▸ WHAT NEEDS TO BE DONE: The records sit below. Return every line in them that holds the word "plate".

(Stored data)
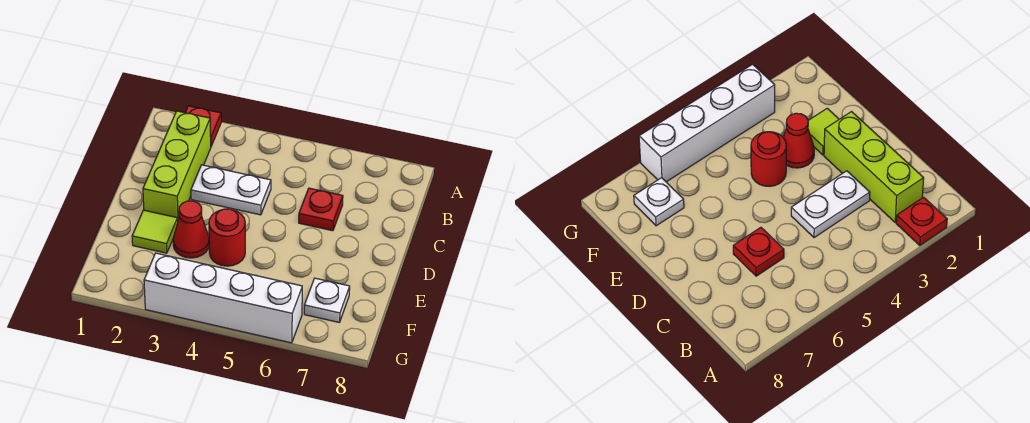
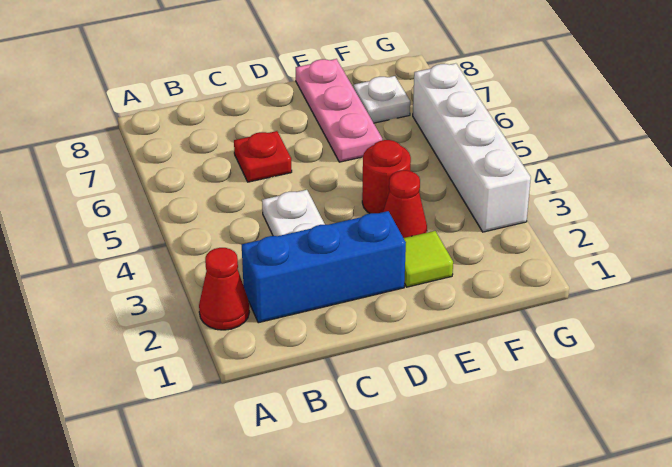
red plate A2 level 1 -> red cone A2 level 1
lime brick B2:D2 level 1 -> blue brick B2:D2 level 1
none -> pink plate E6:E8 level 1

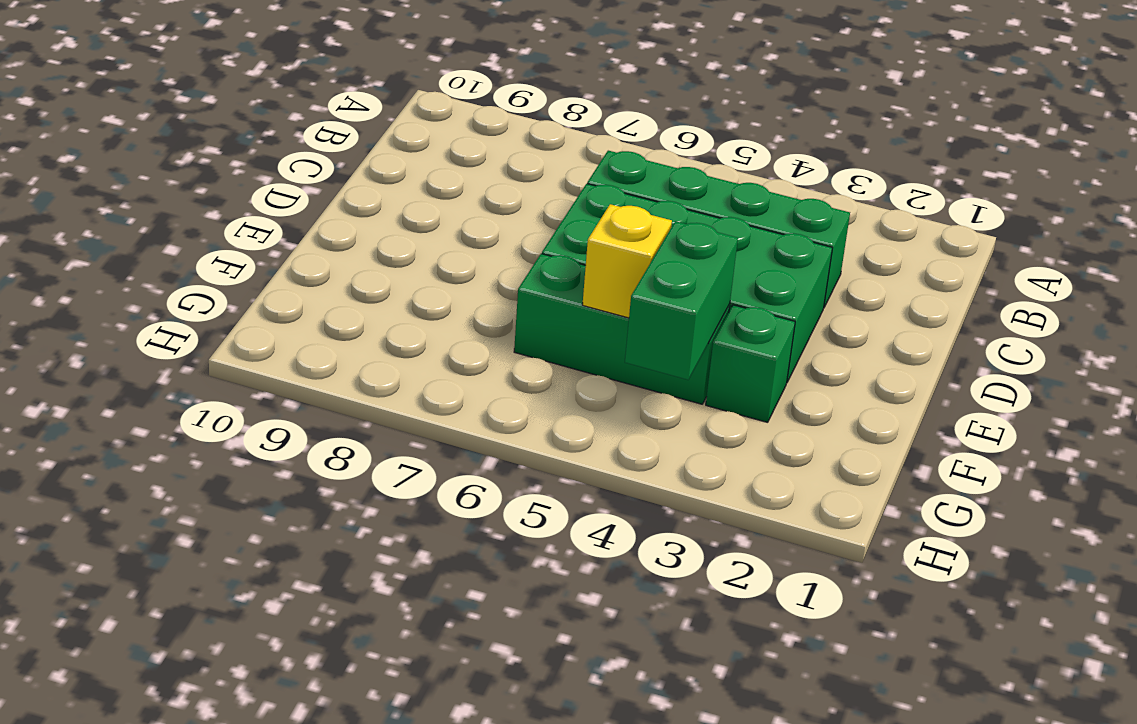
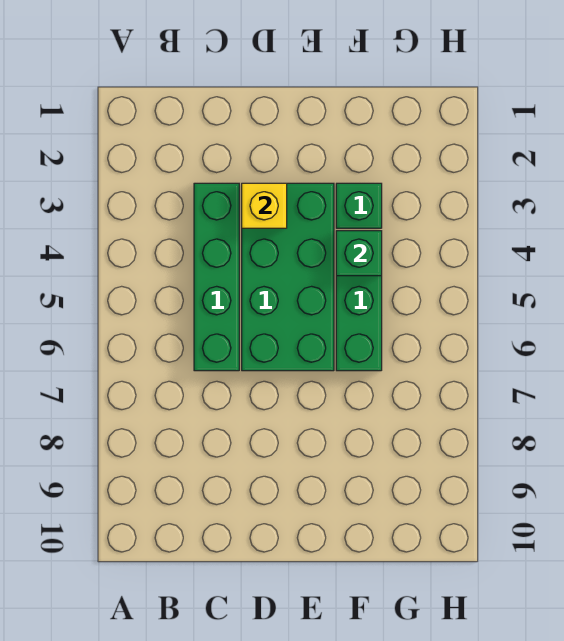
green brick F4:G4 level 2 -> green brick F4 level 2
yellow brick F5 level 2 -> yellow brick D3 level 2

▸ SOLUTION:
red plate A2 level 1 -> red cone A2 level 1
none -> pink plate E6:E8 level 1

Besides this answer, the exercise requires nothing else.